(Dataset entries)

------------------------------

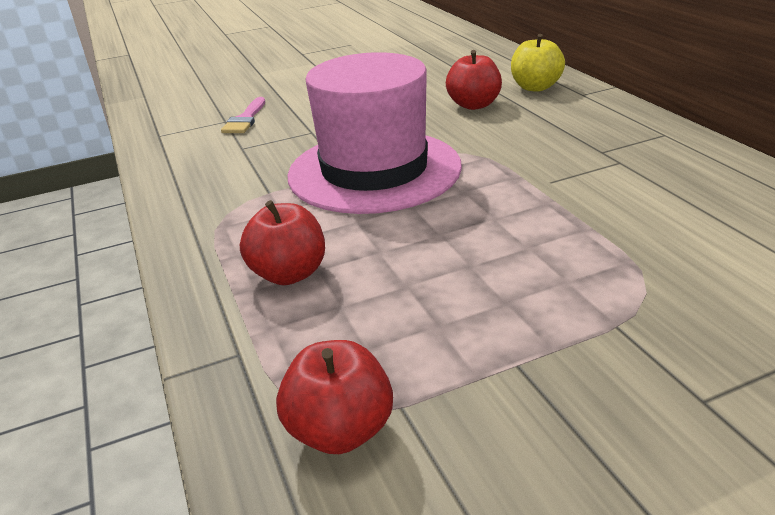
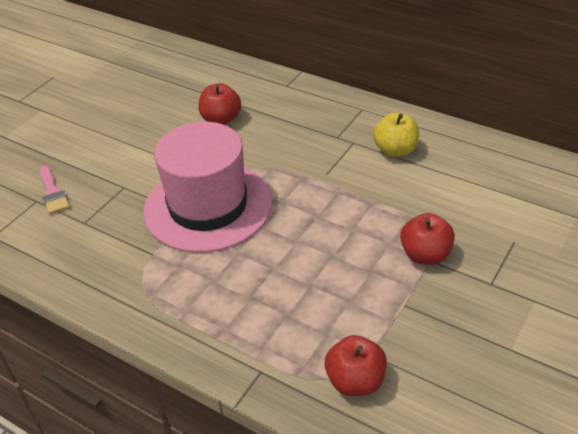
camera: 35 degrees left, 10 degrees up
(289, 274) = (235, 308): red apple -> red apple (425, 255)
(535, 87) = (249, 88): yellow apple -> yellow apple (395, 150)

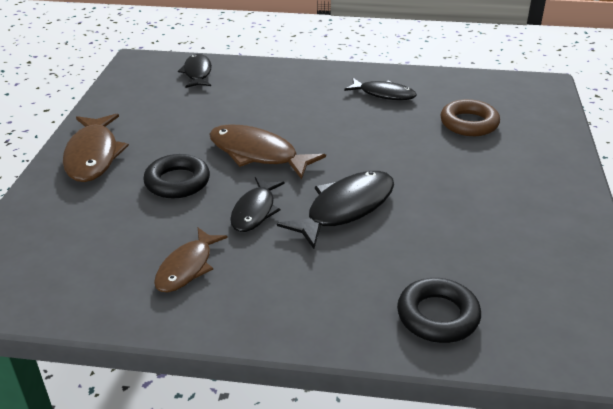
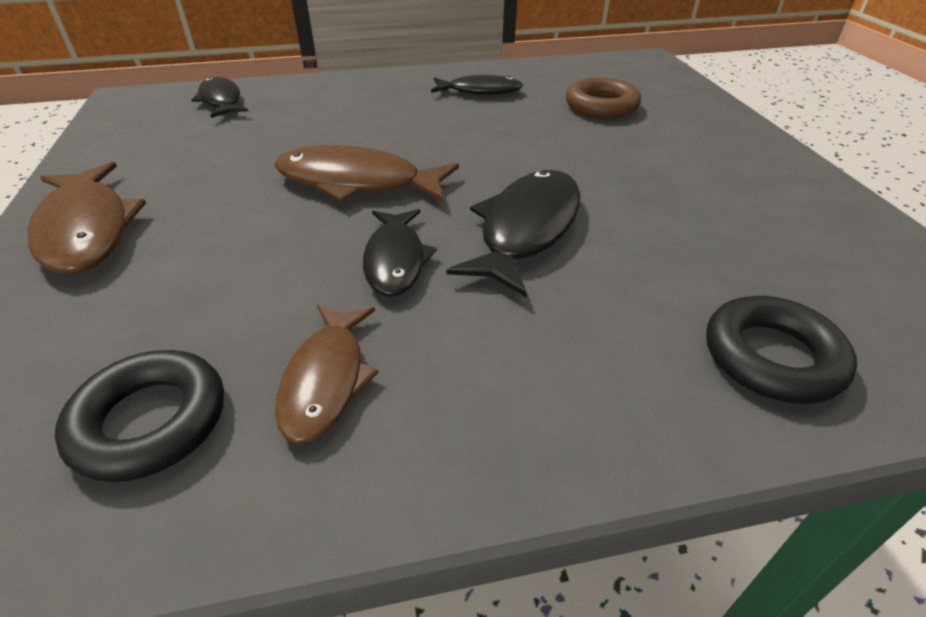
camera: 20 degrees left, 5 degrees up
(177, 182) = (249, 242): black ring -> black ring (150, 421)

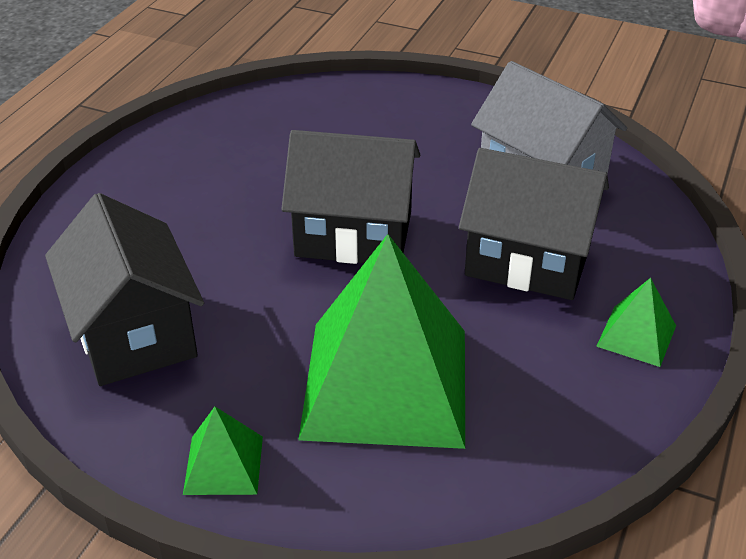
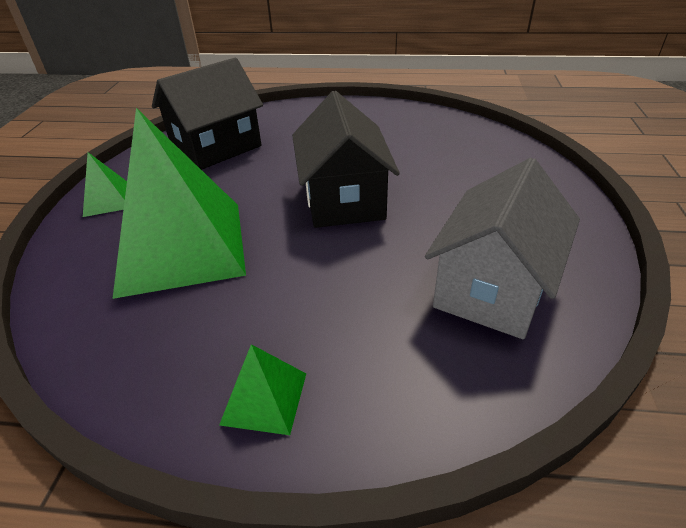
camera: 75 degrees right, 0 degrees up
(528, 260) = (354, 298): black house -> none

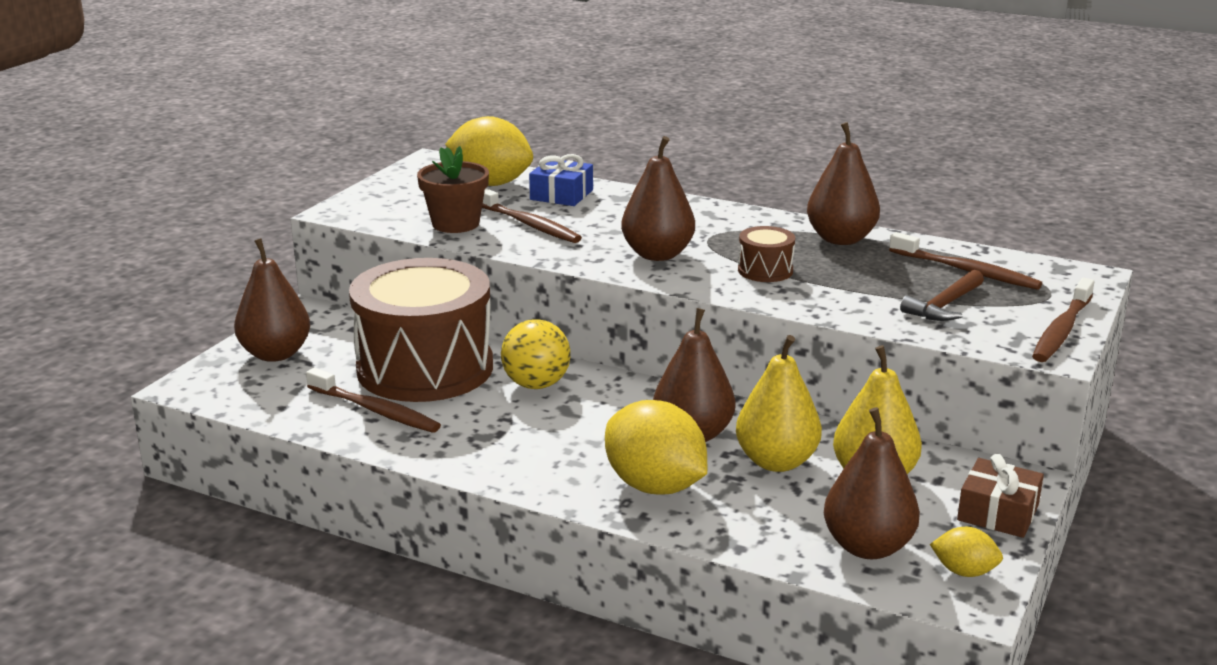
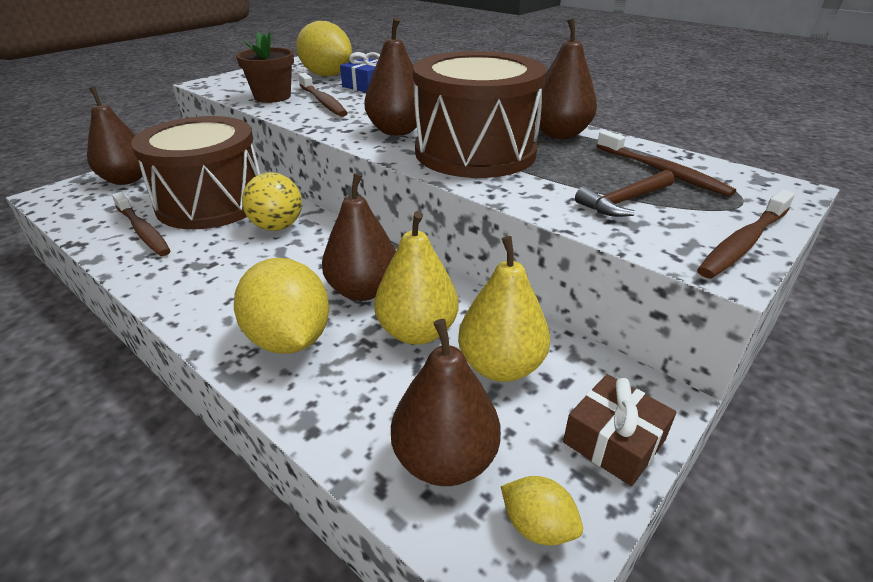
camera: 15 degrees right, 10 degrees up
(765, 270) = (475, 152): brown drum -> brown drum, size x2.48

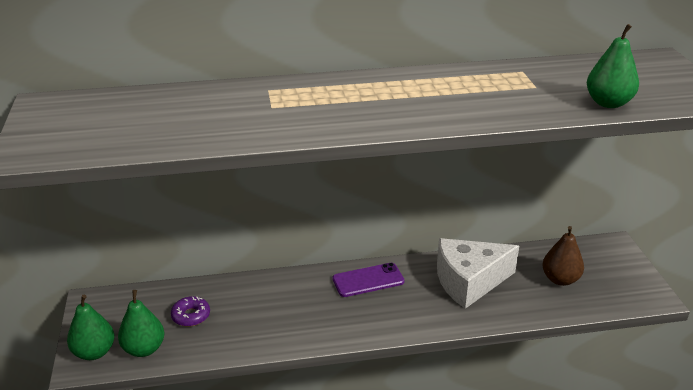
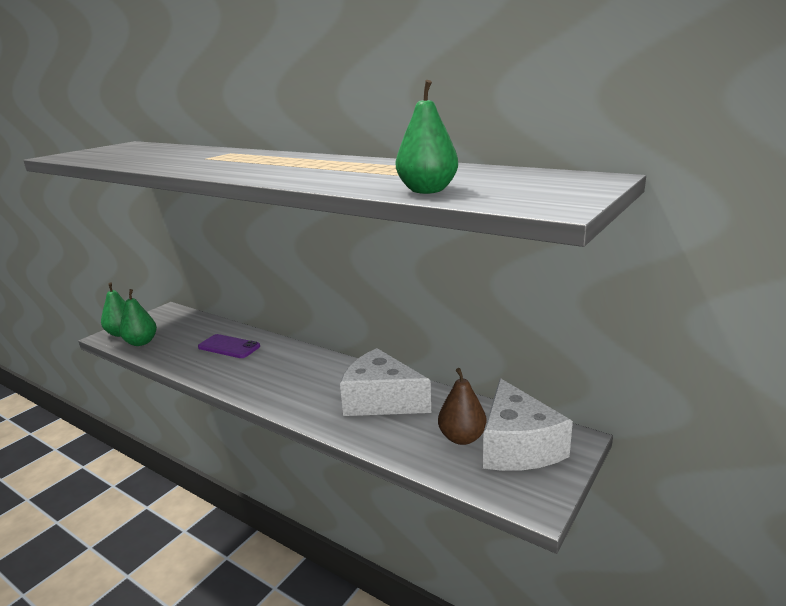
camera: 45 degrees right, 10 degrees down
(191, 316) = (190, 337): purple donut -> none
(368, 280) = (314, 365): purple phone -> purple phone (229, 347)
(596, 267) = (517, 446): none -> white cheese

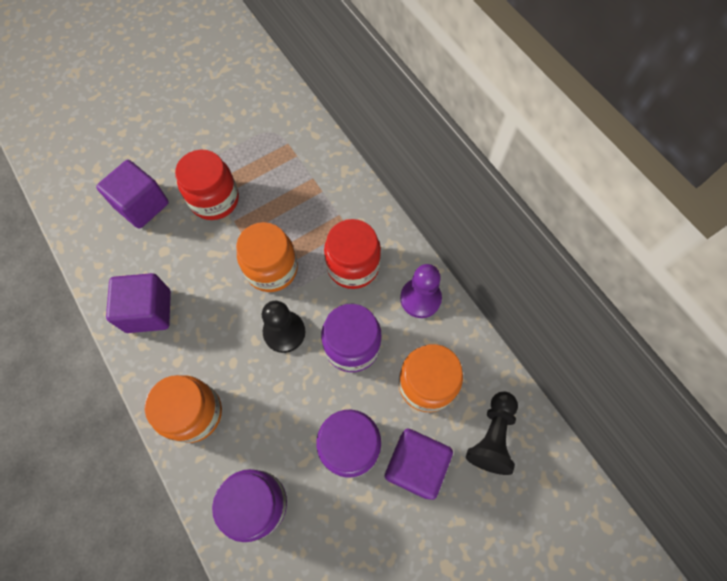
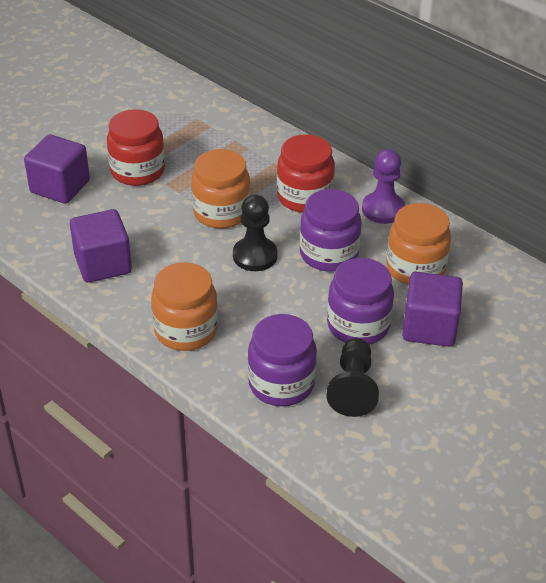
camera: 15 degrees left, 25 degrees down
(492, 436) = (495, 293): black pawn -> black pawn (353, 388)

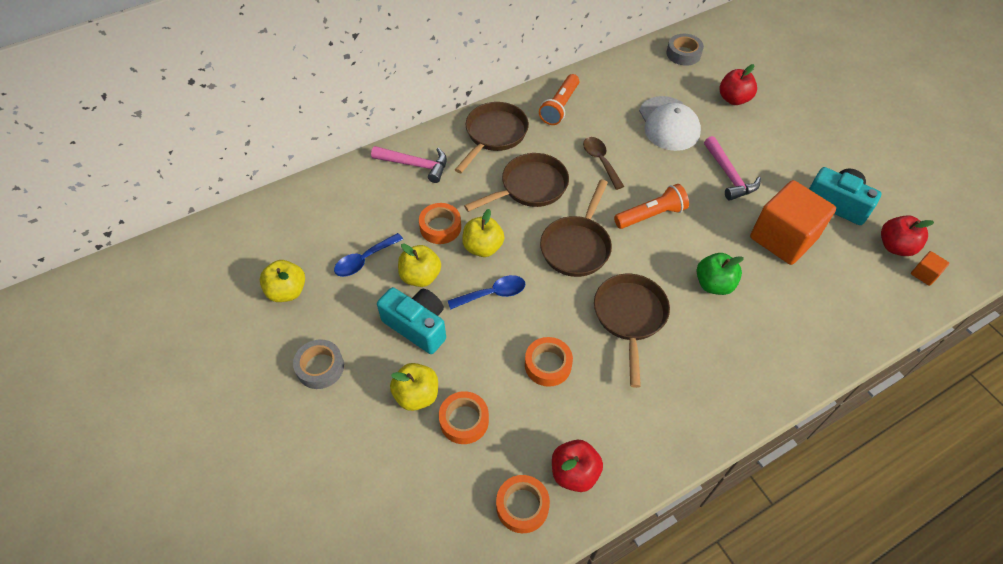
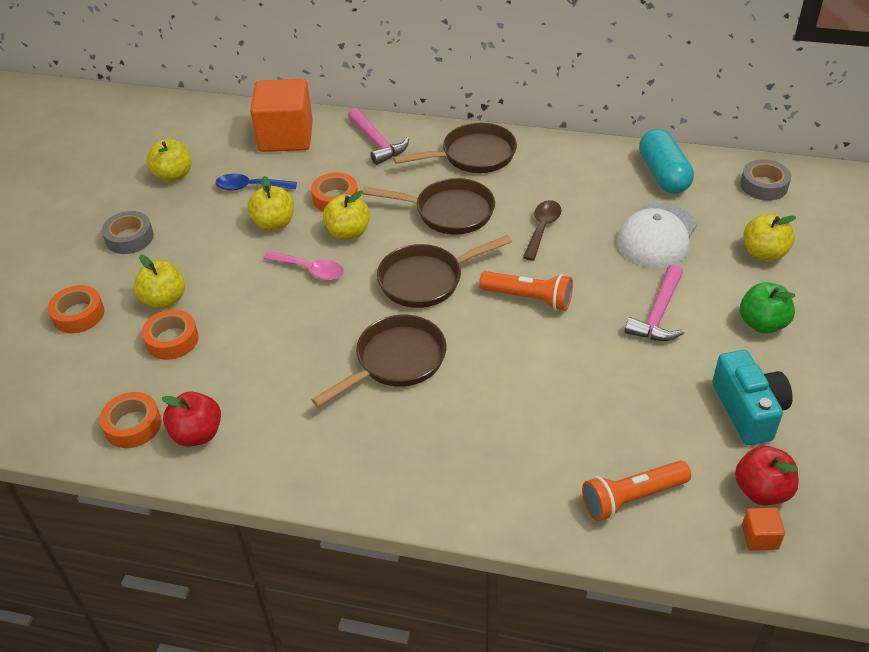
camera: 45 degrees right, 10 degrees down
(417, 326) = (226, 255): turquoise camera -> none
(492, 294) = (310, 270): blue spoon -> pink spoon
(548, 365) = (282, 348): orange tape -> orange tape (78, 314)
(560, 107) = (565, 165): orange flashlight -> orange flashlight (632, 497)
(623, 79) = (663, 175): none -> turquoise capsule
(714, 284) = (509, 389): green apple -> green apple (762, 323)
(733, 99) = (764, 253): red apple -> yellow apple
(783, 238) = (638, 400): orange cube -> orange cube (286, 137)

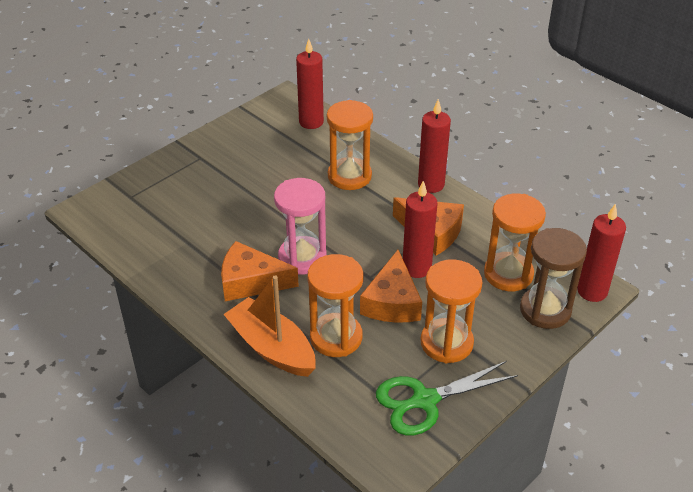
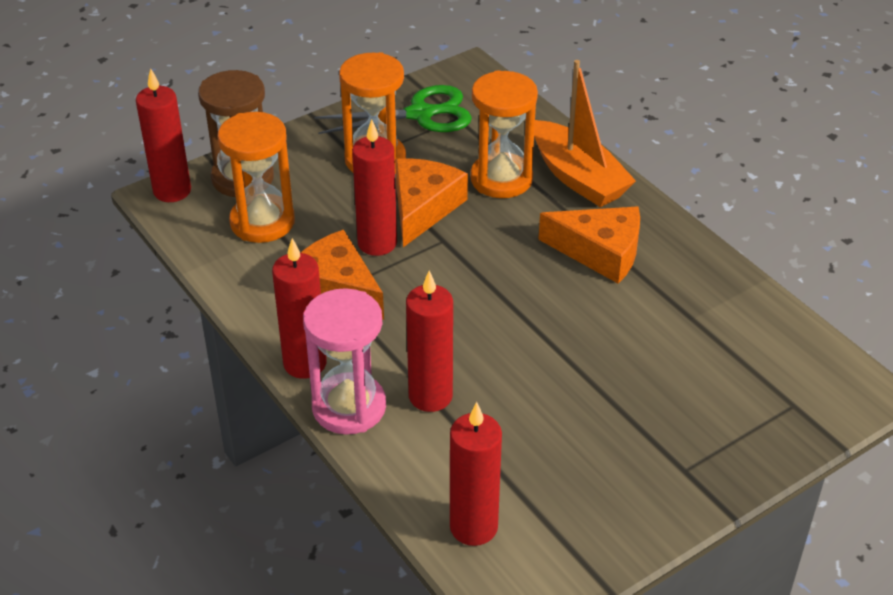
camera: 170 degrees left, 0 degrees up
(302, 258) = (528, 275): pink hourglass -> pink hourglass (349, 407)
(349, 176) = (430, 396): orange hourglass -> red candle

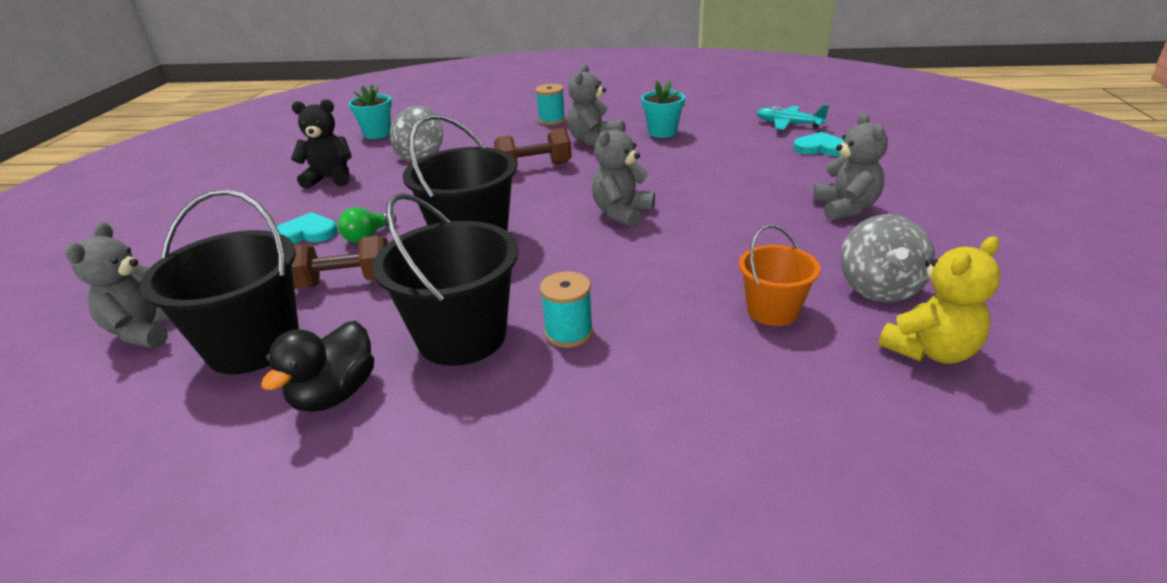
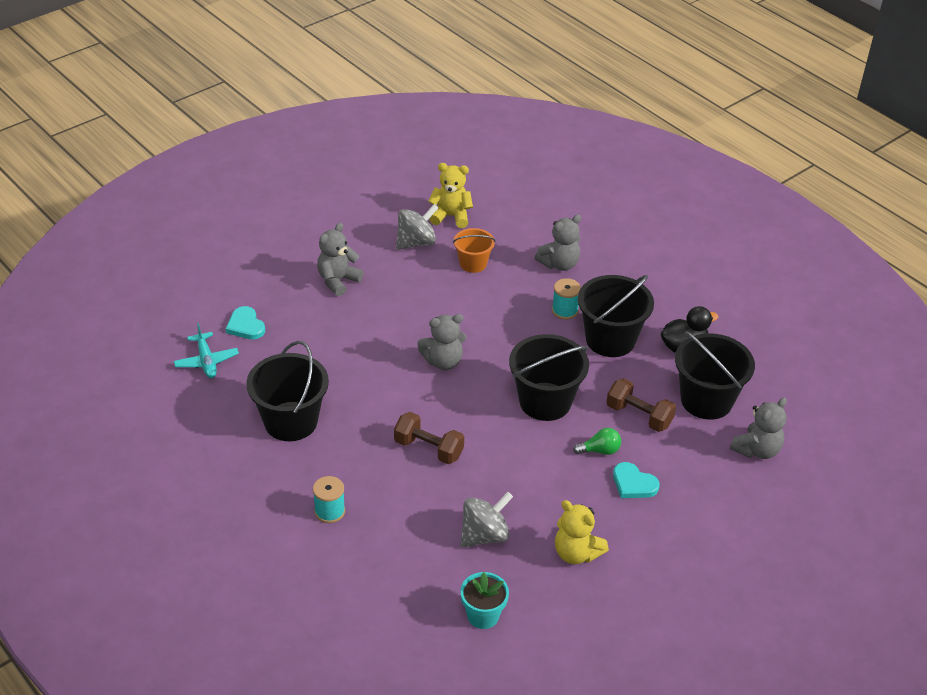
camera: 140 degrees left, 10 degrees up
(330, 179) = (576, 553): black teddy bear -> yellow teddy bear
(592, 141) = (348, 451): grey teddy bear -> grey teddy bear (559, 264)
(662, 132) = (291, 421): turquoise flower pot -> black bucket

------------------------------

*Problem description*
Copy every line of the data above in which the string "bear" appears.

*Solution for this exercise*
(330, 179) = (576, 553): black teddy bear -> yellow teddy bear
(592, 141) = (348, 451): grey teddy bear -> grey teddy bear (559, 264)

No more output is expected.